Requirement: I need the number of lines in the data that contain the word "zeszyt", and nothing beyond it.

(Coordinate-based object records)
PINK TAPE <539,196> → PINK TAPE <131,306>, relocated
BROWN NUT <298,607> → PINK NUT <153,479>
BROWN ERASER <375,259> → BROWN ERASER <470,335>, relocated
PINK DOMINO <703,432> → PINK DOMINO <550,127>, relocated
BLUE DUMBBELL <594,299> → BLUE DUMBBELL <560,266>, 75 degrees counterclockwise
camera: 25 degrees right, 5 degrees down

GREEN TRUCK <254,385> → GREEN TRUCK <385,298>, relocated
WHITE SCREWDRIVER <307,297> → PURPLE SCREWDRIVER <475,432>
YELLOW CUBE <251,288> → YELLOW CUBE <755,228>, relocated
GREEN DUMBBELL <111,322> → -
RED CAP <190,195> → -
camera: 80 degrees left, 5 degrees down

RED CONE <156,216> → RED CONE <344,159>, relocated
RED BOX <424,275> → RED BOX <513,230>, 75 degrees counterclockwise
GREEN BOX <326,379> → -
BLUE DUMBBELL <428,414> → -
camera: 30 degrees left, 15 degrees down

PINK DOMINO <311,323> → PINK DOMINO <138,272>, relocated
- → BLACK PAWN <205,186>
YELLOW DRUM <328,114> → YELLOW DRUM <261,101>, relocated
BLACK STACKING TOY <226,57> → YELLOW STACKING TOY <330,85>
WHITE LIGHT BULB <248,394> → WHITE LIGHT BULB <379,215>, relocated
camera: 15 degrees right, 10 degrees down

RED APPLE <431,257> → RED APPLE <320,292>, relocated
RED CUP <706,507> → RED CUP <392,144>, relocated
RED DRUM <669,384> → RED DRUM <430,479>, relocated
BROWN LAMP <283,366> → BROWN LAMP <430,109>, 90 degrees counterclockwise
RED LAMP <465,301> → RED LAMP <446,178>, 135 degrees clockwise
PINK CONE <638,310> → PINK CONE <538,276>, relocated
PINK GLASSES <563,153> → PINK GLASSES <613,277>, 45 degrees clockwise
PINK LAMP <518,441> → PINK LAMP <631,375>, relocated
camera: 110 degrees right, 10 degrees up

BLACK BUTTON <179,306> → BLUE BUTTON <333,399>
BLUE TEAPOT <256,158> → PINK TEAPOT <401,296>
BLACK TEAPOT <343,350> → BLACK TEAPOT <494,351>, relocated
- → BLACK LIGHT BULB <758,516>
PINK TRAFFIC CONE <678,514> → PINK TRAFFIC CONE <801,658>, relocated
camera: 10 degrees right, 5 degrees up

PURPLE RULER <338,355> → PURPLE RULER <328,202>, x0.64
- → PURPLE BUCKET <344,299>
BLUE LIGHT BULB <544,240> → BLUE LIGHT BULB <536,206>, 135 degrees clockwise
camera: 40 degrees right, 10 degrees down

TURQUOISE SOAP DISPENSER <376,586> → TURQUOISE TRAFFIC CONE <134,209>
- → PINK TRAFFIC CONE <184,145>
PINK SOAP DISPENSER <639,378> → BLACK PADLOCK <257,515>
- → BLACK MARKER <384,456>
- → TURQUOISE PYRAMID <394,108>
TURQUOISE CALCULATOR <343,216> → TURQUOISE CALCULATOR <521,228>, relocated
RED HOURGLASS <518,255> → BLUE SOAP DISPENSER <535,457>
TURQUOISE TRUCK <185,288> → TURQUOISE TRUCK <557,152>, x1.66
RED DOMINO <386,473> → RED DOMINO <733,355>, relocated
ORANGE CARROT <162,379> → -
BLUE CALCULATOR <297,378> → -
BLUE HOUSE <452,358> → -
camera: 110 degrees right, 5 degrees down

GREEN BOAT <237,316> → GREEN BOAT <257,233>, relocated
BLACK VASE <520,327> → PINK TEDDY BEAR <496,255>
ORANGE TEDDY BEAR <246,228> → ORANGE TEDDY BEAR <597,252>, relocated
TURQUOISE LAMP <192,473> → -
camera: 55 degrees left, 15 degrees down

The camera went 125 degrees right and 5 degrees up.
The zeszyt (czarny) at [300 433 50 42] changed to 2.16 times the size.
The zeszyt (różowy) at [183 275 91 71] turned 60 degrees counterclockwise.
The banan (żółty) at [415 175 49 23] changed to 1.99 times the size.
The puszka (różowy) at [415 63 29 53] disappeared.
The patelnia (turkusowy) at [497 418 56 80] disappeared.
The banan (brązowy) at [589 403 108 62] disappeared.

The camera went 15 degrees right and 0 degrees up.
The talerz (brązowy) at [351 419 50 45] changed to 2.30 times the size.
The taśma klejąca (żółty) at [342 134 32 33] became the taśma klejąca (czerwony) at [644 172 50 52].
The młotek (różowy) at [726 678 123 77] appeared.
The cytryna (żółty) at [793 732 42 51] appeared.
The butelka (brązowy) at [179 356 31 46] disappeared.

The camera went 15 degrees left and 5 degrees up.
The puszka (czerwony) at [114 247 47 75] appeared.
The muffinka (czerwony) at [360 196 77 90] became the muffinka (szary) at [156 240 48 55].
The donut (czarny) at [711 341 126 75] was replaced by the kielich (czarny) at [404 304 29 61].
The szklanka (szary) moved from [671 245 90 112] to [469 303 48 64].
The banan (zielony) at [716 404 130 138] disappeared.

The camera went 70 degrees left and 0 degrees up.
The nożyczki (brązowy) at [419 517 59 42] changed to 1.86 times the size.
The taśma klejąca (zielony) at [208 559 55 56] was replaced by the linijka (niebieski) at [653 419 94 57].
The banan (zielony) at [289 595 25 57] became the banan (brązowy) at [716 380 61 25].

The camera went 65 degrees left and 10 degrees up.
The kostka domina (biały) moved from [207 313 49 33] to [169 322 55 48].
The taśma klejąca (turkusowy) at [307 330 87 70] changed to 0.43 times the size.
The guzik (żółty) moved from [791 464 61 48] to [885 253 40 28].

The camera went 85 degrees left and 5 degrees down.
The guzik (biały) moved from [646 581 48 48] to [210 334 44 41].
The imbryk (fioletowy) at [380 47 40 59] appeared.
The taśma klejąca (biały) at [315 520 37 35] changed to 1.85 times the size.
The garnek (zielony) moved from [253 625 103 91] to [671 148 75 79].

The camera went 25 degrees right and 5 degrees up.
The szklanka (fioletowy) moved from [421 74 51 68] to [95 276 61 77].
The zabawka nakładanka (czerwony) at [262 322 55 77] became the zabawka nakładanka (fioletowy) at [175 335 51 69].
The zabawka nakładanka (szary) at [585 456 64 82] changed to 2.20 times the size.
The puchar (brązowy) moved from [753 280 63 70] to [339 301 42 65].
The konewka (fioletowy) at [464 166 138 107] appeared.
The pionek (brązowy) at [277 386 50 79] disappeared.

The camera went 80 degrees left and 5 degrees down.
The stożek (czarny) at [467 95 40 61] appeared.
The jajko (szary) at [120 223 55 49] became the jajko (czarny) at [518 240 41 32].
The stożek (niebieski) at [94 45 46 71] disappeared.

Answer section: 2